▸ **TASK OBJECTIVE**
I'd like an exact copy of every line from the start of the entries below through the line containing "TP2: test point (RL1/COIL-) -> none", please.

:: SUPPLIED RECORDS

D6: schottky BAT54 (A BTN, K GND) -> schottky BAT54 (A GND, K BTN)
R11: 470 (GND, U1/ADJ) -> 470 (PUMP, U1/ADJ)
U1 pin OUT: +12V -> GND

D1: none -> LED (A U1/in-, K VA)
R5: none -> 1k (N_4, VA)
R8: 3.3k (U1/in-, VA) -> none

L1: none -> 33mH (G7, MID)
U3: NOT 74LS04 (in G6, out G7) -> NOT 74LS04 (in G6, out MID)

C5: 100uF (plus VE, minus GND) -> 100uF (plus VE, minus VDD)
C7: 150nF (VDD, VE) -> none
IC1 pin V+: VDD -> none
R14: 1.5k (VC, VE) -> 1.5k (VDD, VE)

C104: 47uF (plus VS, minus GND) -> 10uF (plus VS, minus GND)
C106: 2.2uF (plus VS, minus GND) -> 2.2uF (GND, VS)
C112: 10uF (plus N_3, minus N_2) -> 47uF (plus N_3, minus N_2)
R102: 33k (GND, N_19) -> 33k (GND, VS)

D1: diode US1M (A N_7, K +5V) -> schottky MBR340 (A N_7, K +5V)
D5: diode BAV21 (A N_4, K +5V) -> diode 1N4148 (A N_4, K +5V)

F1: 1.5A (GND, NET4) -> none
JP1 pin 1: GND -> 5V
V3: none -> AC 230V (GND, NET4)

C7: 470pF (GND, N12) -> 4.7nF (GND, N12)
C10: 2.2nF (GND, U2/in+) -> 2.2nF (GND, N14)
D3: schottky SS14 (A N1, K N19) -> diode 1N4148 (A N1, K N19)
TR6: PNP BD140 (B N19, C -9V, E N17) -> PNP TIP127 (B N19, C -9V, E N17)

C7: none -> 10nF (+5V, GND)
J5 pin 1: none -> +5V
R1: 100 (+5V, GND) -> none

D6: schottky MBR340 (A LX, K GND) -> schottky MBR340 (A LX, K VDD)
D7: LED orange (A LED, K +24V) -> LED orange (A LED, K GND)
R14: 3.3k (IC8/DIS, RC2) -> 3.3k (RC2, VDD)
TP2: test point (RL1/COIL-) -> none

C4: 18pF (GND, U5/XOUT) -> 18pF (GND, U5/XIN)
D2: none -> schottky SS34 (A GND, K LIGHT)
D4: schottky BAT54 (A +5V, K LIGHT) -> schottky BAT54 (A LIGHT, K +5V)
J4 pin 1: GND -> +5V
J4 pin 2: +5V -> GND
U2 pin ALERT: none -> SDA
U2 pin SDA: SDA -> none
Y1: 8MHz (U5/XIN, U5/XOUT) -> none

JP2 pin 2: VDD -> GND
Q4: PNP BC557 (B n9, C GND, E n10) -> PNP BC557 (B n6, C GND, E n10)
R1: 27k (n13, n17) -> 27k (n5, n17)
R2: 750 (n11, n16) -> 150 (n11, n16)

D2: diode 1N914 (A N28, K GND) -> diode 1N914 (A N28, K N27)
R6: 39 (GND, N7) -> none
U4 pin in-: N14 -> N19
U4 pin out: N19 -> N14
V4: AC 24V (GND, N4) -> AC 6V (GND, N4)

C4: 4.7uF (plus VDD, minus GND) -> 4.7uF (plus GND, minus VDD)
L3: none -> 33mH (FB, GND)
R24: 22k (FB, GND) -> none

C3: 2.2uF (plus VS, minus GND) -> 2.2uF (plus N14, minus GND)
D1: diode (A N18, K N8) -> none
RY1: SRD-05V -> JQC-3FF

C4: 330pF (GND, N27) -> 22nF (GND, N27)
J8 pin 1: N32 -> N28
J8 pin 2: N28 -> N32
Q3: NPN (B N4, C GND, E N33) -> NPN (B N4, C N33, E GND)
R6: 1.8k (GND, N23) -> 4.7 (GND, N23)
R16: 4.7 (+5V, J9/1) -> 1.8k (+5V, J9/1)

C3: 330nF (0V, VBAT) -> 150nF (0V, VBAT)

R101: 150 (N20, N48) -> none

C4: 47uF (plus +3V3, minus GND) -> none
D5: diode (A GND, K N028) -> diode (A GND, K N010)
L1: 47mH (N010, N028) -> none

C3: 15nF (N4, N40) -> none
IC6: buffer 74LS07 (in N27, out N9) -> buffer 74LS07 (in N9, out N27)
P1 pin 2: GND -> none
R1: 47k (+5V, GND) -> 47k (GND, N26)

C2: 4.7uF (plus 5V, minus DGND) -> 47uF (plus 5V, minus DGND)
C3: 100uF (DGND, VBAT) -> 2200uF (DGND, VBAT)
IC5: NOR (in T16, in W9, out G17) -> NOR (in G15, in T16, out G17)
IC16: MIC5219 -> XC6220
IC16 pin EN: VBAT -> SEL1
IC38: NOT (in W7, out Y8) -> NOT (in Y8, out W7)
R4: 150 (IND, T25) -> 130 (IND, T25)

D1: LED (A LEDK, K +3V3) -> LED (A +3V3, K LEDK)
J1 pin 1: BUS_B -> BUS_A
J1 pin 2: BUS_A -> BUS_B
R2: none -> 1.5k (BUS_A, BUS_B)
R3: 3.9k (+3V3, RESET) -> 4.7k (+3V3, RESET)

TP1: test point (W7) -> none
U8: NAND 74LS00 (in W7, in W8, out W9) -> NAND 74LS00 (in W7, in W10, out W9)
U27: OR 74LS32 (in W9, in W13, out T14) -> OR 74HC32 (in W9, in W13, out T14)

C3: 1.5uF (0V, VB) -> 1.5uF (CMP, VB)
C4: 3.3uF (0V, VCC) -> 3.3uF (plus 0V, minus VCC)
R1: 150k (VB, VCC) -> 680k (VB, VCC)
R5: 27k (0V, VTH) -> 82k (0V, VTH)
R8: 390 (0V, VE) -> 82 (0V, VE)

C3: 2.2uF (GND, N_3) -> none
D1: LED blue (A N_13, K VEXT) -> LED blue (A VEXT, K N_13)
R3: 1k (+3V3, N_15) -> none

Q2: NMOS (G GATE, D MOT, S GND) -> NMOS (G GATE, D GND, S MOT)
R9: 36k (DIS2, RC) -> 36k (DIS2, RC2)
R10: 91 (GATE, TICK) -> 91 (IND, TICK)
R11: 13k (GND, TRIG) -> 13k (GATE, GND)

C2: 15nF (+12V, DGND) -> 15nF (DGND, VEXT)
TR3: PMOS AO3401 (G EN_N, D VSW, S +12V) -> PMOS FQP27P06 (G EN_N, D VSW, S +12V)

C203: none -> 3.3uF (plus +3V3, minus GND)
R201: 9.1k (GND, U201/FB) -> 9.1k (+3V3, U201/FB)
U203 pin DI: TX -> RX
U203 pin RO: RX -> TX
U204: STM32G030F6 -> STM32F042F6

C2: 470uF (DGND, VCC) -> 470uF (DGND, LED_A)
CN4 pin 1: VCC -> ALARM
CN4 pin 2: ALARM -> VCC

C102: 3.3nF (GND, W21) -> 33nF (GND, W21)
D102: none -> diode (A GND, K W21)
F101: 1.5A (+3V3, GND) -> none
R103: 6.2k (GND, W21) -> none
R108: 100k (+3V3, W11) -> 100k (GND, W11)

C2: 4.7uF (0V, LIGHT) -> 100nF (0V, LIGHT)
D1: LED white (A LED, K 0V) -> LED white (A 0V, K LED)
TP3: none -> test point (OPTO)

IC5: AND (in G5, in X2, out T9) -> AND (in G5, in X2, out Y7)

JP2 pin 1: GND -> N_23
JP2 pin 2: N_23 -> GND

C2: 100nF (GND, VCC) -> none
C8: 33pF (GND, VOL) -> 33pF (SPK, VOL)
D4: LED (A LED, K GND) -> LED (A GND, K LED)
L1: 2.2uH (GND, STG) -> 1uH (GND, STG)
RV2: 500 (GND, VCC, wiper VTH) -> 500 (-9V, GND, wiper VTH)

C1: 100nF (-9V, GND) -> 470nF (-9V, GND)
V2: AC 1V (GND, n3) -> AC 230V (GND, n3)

::::

▸ **EXERCISE SOLUTION**
D6: schottky BAT54 (A BTN, K GND) -> schottky BAT54 (A GND, K BTN)
R11: 470 (GND, U1/ADJ) -> 470 (PUMP, U1/ADJ)
U1 pin OUT: +12V -> GND

D1: none -> LED (A U1/in-, K VA)
R5: none -> 1k (N_4, VA)
R8: 3.3k (U1/in-, VA) -> none

L1: none -> 33mH (G7, MID)
U3: NOT 74LS04 (in G6, out G7) -> NOT 74LS04 (in G6, out MID)

C5: 100uF (plus VE, minus GND) -> 100uF (plus VE, minus VDD)
C7: 150nF (VDD, VE) -> none
IC1 pin V+: VDD -> none
R14: 1.5k (VC, VE) -> 1.5k (VDD, VE)

C104: 47uF (plus VS, minus GND) -> 10uF (plus VS, minus GND)
C106: 2.2uF (plus VS, minus GND) -> 2.2uF (GND, VS)
C112: 10uF (plus N_3, minus N_2) -> 47uF (plus N_3, minus N_2)
R102: 33k (GND, N_19) -> 33k (GND, VS)

D1: diode US1M (A N_7, K +5V) -> schottky MBR340 (A N_7, K +5V)
D5: diode BAV21 (A N_4, K +5V) -> diode 1N4148 (A N_4, K +5V)

F1: 1.5A (GND, NET4) -> none
JP1 pin 1: GND -> 5V
V3: none -> AC 230V (GND, NET4)

C7: 470pF (GND, N12) -> 4.7nF (GND, N12)
C10: 2.2nF (GND, U2/in+) -> 2.2nF (GND, N14)
D3: schottky SS14 (A N1, K N19) -> diode 1N4148 (A N1, K N19)
TR6: PNP BD140 (B N19, C -9V, E N17) -> PNP TIP127 (B N19, C -9V, E N17)

C7: none -> 10nF (+5V, GND)
J5 pin 1: none -> +5V
R1: 100 (+5V, GND) -> none

D6: schottky MBR340 (A LX, K GND) -> schottky MBR340 (A LX, K VDD)
D7: LED orange (A LED, K +24V) -> LED orange (A LED, K GND)
R14: 3.3k (IC8/DIS, RC2) -> 3.3k (RC2, VDD)
TP2: test point (RL1/COIL-) -> none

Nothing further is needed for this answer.